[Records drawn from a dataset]
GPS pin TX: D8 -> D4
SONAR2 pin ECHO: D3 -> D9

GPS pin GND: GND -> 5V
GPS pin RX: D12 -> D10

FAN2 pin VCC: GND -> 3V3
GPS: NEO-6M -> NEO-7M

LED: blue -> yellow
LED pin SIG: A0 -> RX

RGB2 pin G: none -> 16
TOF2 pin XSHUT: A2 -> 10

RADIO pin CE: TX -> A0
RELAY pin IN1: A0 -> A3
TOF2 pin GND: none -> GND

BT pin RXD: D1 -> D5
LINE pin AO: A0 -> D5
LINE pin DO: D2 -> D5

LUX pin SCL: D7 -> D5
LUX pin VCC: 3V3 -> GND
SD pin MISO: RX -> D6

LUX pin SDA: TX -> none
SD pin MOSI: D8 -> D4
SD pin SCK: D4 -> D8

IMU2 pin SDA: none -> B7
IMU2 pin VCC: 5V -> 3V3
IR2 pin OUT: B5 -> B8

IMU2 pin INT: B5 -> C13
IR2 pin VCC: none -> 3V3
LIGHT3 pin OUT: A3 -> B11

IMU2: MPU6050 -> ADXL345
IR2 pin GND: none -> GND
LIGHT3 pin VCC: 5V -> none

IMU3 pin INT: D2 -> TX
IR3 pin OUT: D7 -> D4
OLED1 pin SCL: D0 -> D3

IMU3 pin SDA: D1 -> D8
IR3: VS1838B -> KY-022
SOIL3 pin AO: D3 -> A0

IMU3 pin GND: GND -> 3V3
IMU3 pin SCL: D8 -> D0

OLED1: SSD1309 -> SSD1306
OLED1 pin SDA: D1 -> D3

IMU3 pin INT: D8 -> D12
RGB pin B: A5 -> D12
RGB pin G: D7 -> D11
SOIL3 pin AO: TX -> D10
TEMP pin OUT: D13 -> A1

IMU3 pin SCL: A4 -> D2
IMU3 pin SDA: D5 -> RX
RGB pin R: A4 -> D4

- [Directions] Once you have found every line above holding the word "none", copy those lines.

- [Completed task]
RGB2 pin G: none -> 16
TOF2 pin GND: none -> GND
LUX pin SDA: TX -> none
IMU2 pin SDA: none -> B7
IR2 pin VCC: none -> 3V3
IR2 pin GND: none -> GND
LIGHT3 pin VCC: 5V -> none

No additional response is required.